▶ [The task]: Read the records and gather each line that includes "flashlight".

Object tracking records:
◇ ◇ ◇
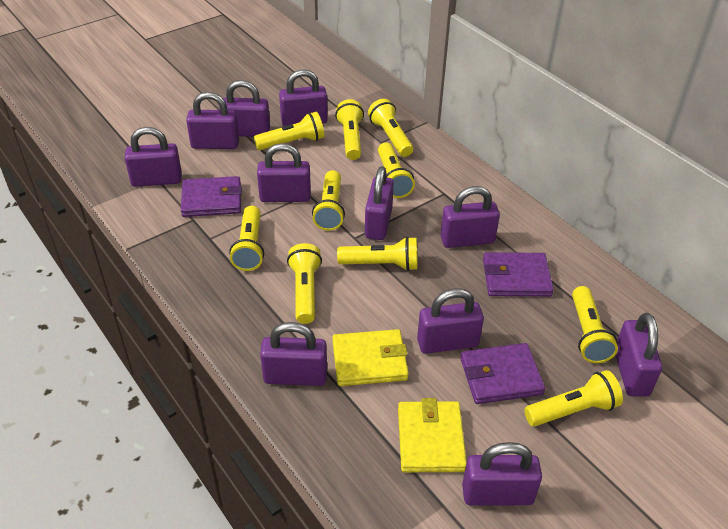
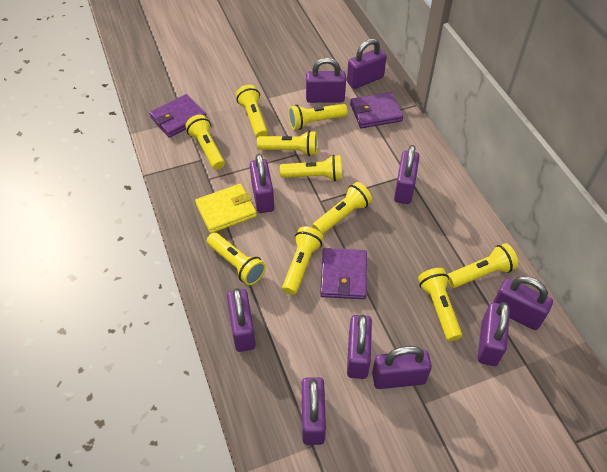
purple padlock: 11 -> 10
yellow wallet: 2 -> 1

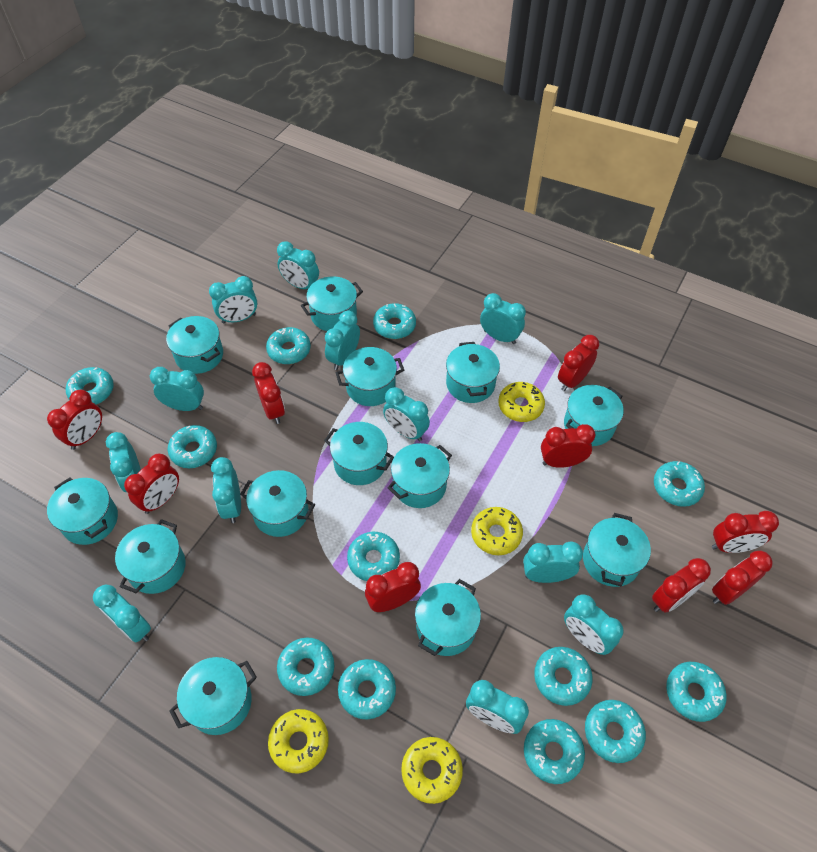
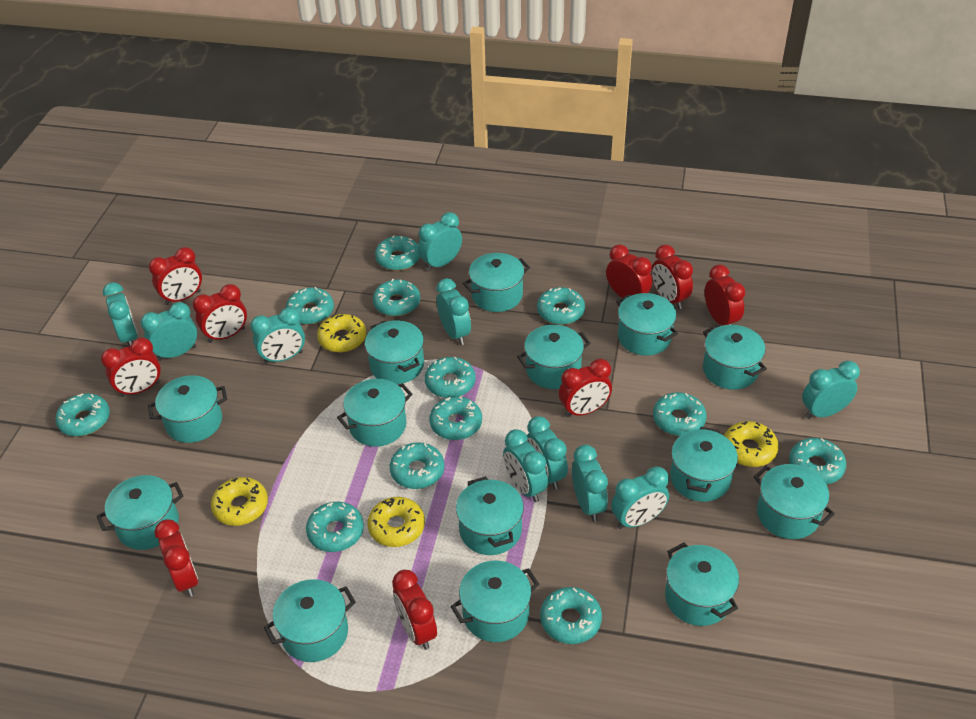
turquoise clock: 12 -> 10
turquoise pot: 13 -> 14

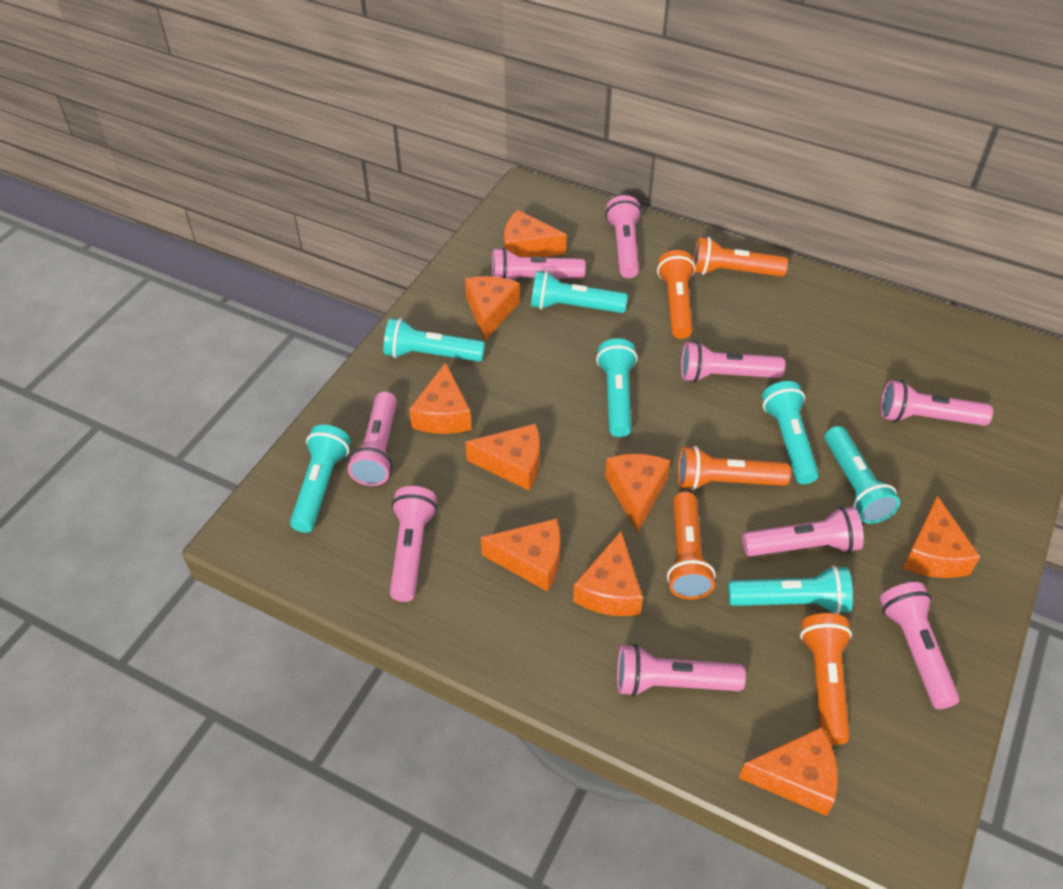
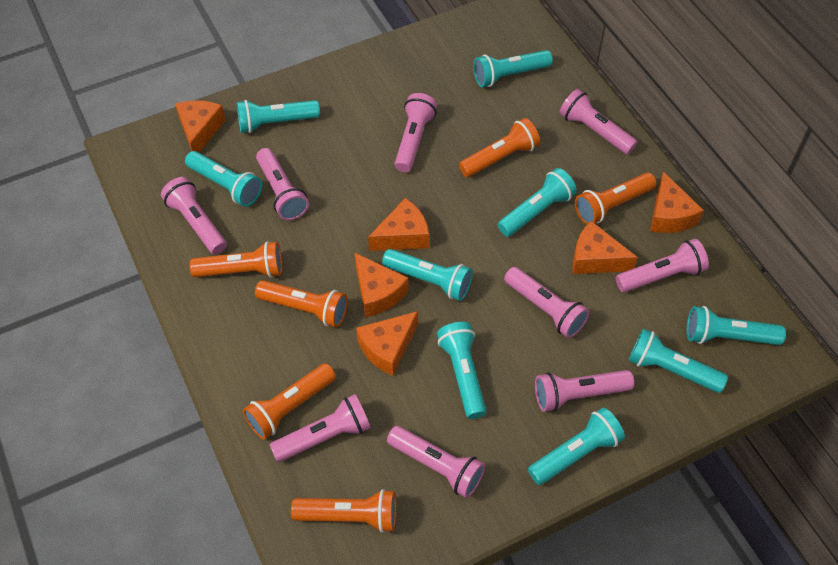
orange cheese: 9 -> 6
orange flashlight: 5 -> 6
turquoise flashlight: 7 -> 9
◇ ◇ ◇
▶ [Task response]:
orange flashlight: 5 -> 6
turquoise flashlight: 7 -> 9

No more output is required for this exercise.